##### Exercise material #####

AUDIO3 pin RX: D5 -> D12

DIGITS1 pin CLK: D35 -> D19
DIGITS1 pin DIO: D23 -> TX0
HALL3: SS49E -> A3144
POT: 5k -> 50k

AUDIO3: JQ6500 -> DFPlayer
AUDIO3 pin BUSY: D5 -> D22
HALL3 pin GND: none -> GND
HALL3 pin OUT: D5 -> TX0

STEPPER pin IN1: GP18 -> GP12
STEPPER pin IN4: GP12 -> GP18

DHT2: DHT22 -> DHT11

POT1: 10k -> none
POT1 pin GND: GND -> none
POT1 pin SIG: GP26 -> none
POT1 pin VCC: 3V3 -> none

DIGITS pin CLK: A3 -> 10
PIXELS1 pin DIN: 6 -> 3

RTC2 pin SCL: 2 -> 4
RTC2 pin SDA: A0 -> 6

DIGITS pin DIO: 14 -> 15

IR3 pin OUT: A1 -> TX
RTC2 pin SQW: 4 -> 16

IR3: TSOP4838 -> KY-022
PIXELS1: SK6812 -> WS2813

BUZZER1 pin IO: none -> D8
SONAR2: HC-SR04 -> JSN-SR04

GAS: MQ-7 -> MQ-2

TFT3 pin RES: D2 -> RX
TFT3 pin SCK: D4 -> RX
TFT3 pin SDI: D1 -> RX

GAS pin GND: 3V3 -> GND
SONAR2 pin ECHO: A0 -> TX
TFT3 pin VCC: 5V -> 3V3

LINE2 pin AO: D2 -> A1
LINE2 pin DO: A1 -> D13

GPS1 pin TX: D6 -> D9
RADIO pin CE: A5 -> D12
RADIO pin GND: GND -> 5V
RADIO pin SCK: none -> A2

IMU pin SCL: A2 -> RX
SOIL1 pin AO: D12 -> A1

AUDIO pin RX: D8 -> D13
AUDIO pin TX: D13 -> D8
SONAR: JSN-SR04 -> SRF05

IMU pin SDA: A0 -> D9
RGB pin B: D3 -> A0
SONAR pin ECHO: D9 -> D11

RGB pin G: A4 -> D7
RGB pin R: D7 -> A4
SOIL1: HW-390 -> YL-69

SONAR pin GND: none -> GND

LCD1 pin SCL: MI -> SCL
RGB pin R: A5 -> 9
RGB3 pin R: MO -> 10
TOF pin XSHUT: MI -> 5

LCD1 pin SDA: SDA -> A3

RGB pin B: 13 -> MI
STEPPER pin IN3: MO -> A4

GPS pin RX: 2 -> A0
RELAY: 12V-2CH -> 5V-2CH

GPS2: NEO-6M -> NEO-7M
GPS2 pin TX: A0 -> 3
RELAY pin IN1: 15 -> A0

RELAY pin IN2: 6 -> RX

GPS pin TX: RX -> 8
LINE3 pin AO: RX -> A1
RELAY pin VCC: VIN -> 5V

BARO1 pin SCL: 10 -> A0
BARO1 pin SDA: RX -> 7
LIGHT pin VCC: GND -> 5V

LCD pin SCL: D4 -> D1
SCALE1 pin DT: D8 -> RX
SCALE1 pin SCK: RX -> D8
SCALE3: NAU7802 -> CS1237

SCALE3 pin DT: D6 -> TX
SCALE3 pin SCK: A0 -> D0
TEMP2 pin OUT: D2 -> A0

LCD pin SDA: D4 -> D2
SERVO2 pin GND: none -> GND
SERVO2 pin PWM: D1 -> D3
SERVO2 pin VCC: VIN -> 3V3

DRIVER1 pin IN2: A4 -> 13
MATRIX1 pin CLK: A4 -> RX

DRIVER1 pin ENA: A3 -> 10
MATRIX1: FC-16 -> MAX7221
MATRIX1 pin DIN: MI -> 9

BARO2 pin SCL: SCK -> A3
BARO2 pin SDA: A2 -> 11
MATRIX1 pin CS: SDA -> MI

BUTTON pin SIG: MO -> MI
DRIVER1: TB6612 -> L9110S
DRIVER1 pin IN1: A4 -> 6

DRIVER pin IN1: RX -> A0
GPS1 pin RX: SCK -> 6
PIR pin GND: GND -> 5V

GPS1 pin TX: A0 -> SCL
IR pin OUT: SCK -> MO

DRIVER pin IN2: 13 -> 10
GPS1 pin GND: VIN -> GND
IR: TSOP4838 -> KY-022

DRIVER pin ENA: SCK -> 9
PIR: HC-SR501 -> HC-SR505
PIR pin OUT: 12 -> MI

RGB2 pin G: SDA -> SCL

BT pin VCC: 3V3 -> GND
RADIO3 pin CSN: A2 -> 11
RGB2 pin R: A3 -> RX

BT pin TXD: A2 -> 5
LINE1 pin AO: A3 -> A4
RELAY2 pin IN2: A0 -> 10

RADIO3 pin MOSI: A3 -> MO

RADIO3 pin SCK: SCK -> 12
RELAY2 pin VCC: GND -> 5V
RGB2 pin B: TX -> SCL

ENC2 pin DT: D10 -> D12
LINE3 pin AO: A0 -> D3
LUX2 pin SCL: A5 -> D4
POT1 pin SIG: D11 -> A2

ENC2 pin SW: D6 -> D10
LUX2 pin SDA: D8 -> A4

#####

## Exercise goal
The answer should consist only of the lines from the one with "SERVO2 pin GND: none -> GND" to the final line of the records above, retyped word for word.

## Answer to this task
SERVO2 pin GND: none -> GND
SERVO2 pin PWM: D1 -> D3
SERVO2 pin VCC: VIN -> 3V3

DRIVER1 pin IN2: A4 -> 13
MATRIX1 pin CLK: A4 -> RX

DRIVER1 pin ENA: A3 -> 10
MATRIX1: FC-16 -> MAX7221
MATRIX1 pin DIN: MI -> 9

BARO2 pin SCL: SCK -> A3
BARO2 pin SDA: A2 -> 11
MATRIX1 pin CS: SDA -> MI

BUTTON pin SIG: MO -> MI
DRIVER1: TB6612 -> L9110S
DRIVER1 pin IN1: A4 -> 6

DRIVER pin IN1: RX -> A0
GPS1 pin RX: SCK -> 6
PIR pin GND: GND -> 5V

GPS1 pin TX: A0 -> SCL
IR pin OUT: SCK -> MO

DRIVER pin IN2: 13 -> 10
GPS1 pin GND: VIN -> GND
IR: TSOP4838 -> KY-022

DRIVER pin ENA: SCK -> 9
PIR: HC-SR501 -> HC-SR505
PIR pin OUT: 12 -> MI

RGB2 pin G: SDA -> SCL

BT pin VCC: 3V3 -> GND
RADIO3 pin CSN: A2 -> 11
RGB2 pin R: A3 -> RX

BT pin TXD: A2 -> 5
LINE1 pin AO: A3 -> A4
RELAY2 pin IN2: A0 -> 10

RADIO3 pin MOSI: A3 -> MO

RADIO3 pin SCK: SCK -> 12
RELAY2 pin VCC: GND -> 5V
RGB2 pin B: TX -> SCL

ENC2 pin DT: D10 -> D12
LINE3 pin AO: A0 -> D3
LUX2 pin SCL: A5 -> D4
POT1 pin SIG: D11 -> A2

ENC2 pin SW: D6 -> D10
LUX2 pin SDA: D8 -> A4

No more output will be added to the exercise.